Problem: Lines in the entries below where the word "vase" shows up should each be copied.

Supplied records:
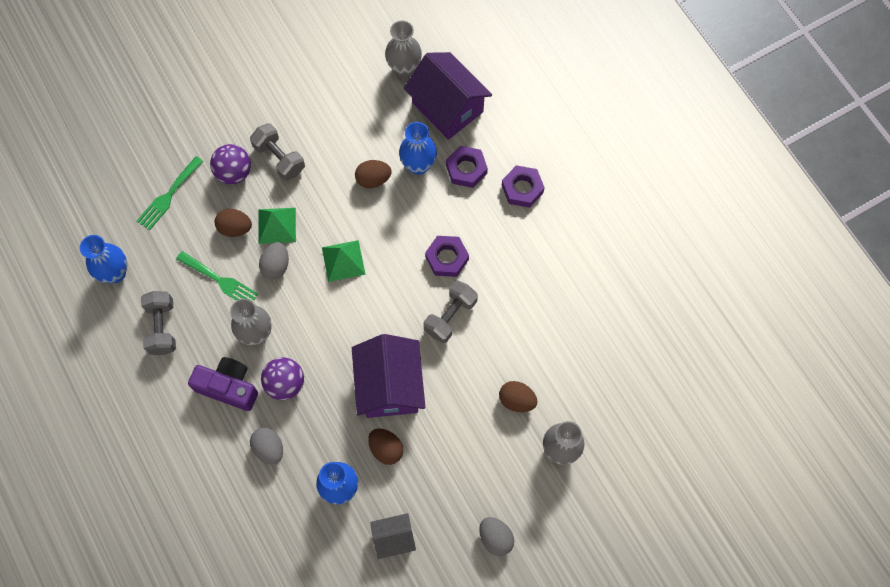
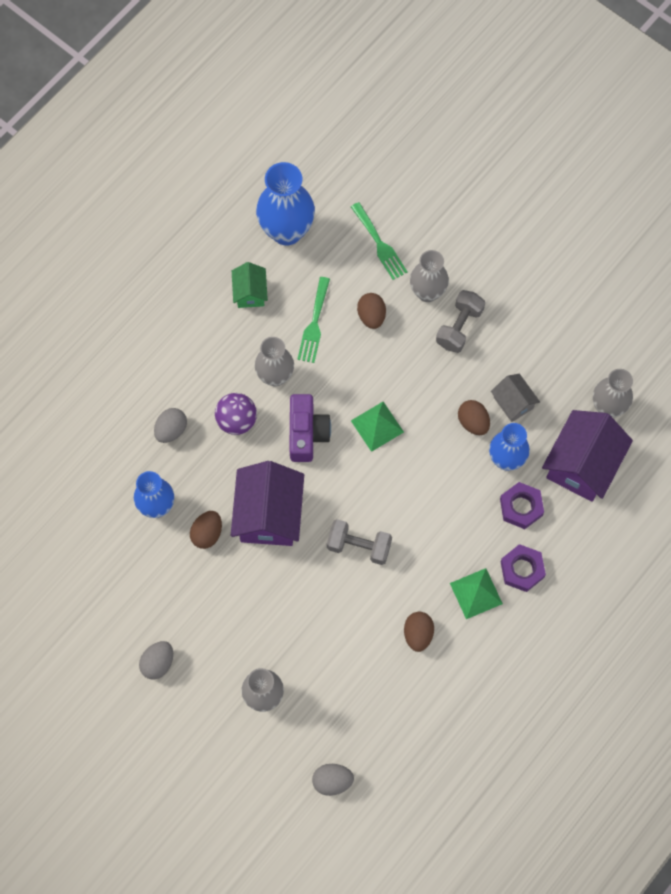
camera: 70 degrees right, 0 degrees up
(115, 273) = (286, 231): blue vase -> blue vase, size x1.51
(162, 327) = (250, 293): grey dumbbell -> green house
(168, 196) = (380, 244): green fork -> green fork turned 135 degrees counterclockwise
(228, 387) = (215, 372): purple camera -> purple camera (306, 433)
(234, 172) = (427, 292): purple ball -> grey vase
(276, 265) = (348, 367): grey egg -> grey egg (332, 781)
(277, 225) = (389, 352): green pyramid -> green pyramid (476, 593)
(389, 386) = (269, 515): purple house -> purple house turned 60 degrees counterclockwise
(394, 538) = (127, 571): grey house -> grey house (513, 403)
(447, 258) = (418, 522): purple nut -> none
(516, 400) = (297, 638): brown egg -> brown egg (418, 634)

Written response:
(115, 273) = (286, 231): blue vase -> blue vase, size x1.51
(234, 172) = (427, 292): purple ball -> grey vase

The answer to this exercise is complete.